TASK DIRECTIONS:
Look through the material below and copy every line containing the word "plate".

GIVEN DATA:
BEGIN

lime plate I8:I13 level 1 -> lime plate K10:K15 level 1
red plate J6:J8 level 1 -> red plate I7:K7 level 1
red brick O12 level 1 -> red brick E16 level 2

END

SOLUTION TO THE EXERCISE:
lime plate I8:I13 level 1 -> lime plate K10:K15 level 1
red plate J6:J8 level 1 -> red plate I7:K7 level 1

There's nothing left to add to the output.